Return all the lines below in which the string "grey" appears.

(Object state change records)
BEGIN

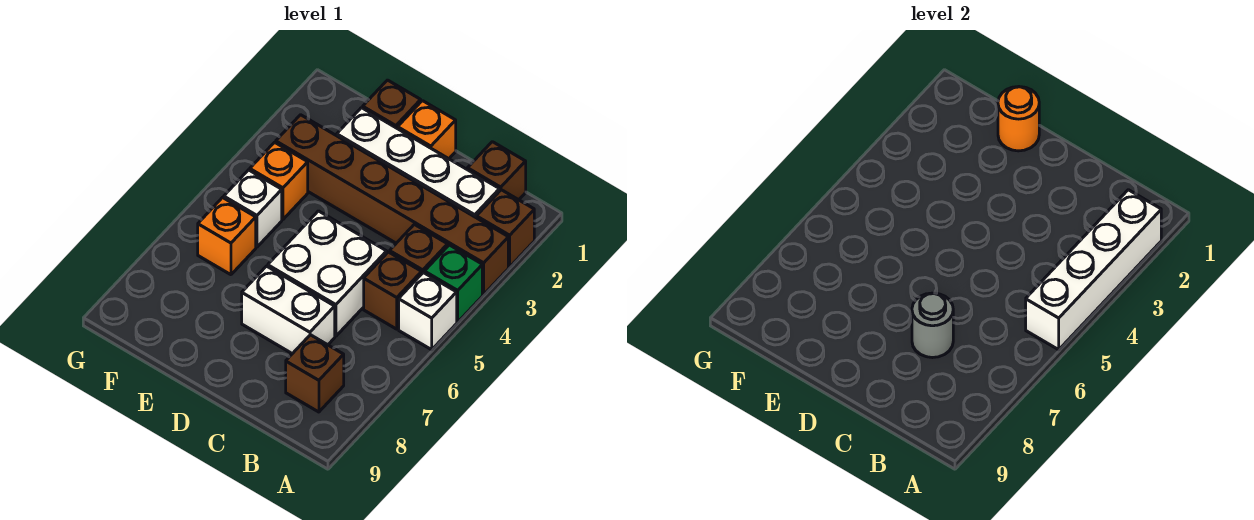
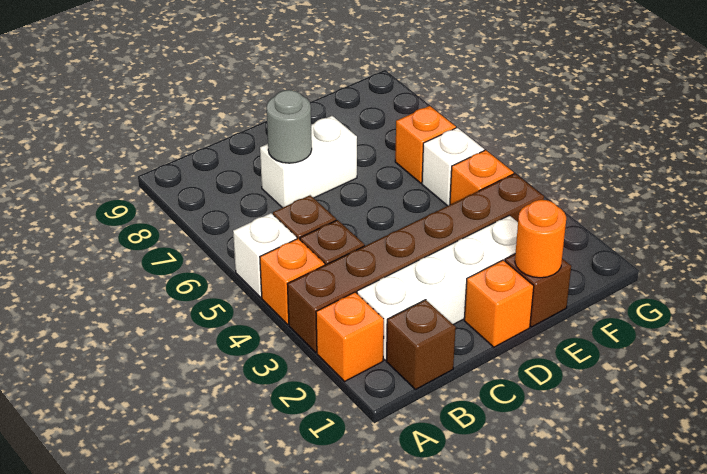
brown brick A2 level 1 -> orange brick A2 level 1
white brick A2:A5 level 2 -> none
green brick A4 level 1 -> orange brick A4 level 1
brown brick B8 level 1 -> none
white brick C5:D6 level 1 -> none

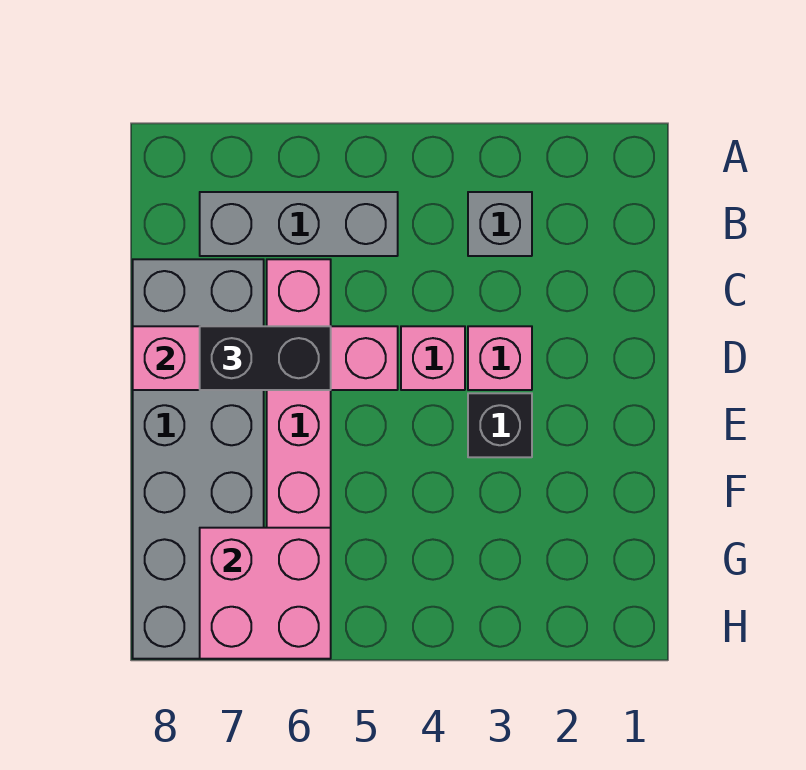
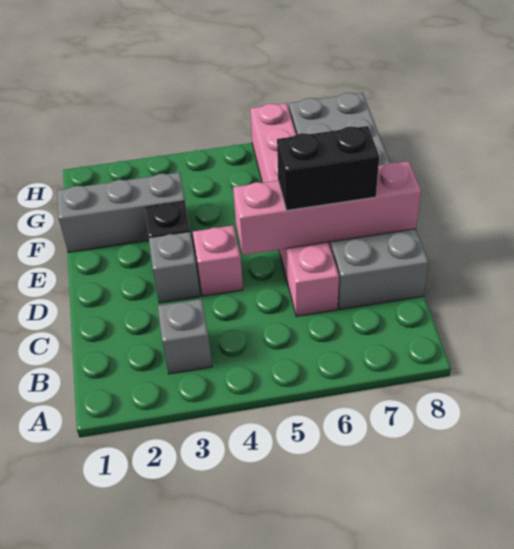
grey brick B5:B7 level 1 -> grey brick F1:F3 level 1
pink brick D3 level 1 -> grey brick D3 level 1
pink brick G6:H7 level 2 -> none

END

- _RESULT BELOW_
grey brick B5:B7 level 1 -> grey brick F1:F3 level 1
pink brick D3 level 1 -> grey brick D3 level 1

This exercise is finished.